Each line of the records below that contains "arbre" needs to be copied.

(DATASET begins)

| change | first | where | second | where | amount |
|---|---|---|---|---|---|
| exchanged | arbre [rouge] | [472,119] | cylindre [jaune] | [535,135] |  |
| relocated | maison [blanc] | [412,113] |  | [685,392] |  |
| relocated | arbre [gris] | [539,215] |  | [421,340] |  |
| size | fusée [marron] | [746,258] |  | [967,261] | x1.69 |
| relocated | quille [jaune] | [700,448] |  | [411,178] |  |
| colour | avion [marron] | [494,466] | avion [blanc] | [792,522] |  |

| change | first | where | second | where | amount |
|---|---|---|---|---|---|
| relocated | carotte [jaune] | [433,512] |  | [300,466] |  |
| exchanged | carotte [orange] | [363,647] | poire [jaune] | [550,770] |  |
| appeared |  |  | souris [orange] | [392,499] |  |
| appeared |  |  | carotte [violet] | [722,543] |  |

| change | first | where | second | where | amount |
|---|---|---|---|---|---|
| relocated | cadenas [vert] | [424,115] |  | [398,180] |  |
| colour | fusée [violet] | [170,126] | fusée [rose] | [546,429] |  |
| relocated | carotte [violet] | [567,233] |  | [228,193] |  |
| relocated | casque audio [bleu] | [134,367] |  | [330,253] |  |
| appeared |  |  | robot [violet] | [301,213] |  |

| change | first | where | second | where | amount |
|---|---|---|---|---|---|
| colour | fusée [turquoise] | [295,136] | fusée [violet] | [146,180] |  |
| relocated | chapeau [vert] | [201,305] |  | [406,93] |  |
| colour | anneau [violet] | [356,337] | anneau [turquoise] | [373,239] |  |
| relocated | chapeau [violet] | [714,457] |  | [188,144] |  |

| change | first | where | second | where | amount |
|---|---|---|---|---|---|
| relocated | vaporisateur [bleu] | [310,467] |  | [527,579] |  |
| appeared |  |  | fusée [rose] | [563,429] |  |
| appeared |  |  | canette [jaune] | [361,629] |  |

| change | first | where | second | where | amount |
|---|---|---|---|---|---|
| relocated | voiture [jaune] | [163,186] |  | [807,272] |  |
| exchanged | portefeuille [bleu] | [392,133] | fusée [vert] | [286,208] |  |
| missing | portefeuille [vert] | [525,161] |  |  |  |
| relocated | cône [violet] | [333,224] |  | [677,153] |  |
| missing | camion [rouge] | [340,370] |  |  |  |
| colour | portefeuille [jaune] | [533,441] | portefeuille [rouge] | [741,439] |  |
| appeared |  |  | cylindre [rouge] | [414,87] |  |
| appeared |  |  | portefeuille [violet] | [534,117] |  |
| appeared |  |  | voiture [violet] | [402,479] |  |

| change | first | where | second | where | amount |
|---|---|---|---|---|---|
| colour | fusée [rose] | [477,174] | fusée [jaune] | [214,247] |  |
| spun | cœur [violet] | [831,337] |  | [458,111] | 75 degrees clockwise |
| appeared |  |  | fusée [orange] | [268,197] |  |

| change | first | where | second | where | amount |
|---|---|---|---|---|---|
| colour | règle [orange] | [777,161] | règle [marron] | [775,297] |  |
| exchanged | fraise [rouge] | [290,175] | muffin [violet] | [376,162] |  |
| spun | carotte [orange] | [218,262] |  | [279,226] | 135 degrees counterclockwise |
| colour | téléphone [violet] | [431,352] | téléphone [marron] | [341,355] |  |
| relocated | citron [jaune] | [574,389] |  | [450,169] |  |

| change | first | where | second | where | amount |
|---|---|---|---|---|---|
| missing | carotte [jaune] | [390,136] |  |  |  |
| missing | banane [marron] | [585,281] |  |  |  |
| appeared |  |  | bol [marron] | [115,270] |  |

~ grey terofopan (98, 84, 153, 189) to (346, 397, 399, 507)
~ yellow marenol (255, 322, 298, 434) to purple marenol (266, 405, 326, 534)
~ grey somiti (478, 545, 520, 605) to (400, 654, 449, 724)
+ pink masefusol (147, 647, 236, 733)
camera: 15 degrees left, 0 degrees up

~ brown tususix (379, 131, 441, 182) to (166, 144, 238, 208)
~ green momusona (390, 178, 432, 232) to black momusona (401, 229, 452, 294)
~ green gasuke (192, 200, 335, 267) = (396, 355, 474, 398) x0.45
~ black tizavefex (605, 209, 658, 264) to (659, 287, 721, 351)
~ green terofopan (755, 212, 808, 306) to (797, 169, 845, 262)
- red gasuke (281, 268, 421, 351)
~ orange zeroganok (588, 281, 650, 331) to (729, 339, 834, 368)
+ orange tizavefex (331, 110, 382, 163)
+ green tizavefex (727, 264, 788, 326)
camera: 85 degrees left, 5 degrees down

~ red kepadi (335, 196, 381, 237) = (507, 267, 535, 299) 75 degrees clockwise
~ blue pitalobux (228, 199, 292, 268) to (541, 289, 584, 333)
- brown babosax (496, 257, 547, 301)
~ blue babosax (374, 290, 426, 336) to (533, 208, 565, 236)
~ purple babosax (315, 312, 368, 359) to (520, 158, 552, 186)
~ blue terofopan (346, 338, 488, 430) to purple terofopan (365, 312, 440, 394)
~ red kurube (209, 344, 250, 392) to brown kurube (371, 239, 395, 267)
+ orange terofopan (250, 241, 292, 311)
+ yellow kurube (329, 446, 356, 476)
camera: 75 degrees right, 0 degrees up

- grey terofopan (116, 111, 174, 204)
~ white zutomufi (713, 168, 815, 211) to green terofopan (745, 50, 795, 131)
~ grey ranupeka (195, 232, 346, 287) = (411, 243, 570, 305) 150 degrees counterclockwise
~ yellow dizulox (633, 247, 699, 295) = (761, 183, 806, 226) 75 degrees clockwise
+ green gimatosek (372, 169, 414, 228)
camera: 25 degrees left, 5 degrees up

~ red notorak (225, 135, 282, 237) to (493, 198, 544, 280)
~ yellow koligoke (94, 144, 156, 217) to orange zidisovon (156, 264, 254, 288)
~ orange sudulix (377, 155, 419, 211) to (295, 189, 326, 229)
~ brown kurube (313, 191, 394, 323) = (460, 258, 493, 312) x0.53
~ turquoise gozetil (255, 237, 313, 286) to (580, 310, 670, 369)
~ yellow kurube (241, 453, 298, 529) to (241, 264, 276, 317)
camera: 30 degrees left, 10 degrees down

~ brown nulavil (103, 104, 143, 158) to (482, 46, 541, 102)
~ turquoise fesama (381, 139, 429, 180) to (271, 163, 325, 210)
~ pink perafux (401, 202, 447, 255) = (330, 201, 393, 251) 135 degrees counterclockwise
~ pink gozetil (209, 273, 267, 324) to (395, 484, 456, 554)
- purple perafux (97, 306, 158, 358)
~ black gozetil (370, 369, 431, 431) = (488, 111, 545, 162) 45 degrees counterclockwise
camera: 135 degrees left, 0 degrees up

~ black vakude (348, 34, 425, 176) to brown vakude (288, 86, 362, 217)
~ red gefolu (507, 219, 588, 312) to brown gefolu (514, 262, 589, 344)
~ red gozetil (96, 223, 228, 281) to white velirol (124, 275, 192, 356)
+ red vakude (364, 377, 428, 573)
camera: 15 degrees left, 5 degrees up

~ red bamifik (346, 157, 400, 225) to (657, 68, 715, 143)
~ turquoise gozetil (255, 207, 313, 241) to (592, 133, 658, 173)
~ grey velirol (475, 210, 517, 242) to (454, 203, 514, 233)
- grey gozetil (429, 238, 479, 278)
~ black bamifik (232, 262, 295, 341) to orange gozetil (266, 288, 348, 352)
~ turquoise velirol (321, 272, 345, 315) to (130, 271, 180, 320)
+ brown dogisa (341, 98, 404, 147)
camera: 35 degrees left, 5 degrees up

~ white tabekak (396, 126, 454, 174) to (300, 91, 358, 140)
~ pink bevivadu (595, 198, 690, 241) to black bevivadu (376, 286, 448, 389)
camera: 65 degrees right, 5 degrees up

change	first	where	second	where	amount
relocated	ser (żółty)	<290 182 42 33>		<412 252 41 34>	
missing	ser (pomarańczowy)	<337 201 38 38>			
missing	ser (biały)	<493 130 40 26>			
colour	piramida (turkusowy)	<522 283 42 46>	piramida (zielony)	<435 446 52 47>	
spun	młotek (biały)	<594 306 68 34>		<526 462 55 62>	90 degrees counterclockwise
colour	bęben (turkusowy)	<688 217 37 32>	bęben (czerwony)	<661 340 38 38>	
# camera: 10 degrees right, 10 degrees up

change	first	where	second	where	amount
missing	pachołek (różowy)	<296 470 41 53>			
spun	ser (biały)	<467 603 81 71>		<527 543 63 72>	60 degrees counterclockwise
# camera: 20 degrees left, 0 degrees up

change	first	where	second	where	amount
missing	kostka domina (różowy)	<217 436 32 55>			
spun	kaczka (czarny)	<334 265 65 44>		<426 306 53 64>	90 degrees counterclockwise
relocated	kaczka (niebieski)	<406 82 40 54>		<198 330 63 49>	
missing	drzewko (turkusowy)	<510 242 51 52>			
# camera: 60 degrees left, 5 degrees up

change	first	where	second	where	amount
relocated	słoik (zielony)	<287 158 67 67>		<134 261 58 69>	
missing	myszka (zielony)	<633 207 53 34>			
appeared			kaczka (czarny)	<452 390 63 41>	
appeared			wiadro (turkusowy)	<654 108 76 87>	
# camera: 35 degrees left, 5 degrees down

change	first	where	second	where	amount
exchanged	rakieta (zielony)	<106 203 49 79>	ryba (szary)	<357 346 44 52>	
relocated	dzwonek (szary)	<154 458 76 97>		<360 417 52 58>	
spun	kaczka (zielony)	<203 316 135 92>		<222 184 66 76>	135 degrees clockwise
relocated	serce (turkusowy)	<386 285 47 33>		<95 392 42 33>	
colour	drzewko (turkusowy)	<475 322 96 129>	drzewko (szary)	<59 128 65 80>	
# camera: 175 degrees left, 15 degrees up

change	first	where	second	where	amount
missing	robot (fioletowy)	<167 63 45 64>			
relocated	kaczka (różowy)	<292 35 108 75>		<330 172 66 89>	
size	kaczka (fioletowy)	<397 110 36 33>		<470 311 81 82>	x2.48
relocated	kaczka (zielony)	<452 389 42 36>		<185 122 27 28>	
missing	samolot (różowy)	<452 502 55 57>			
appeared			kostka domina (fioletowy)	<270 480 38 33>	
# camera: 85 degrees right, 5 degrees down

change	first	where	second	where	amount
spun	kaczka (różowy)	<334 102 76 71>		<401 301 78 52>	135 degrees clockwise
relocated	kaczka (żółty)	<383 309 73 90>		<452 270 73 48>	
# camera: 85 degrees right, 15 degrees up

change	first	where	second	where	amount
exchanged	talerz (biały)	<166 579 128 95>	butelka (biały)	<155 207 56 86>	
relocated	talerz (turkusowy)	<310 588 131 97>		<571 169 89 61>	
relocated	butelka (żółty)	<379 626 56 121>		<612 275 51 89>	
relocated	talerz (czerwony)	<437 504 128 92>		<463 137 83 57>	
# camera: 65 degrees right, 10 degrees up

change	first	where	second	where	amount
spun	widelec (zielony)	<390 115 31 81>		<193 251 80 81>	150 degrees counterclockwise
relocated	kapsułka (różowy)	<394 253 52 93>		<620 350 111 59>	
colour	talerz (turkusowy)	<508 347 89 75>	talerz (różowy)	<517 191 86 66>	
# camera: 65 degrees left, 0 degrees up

(DATASET ends)

* _WORKED SOLUTION_
| exchanged | arbre [rouge] | [472,119] | cylindre [jaune] | [535,135] |  |
| relocated | arbre [gris] | [539,215] |  | [421,340] |  |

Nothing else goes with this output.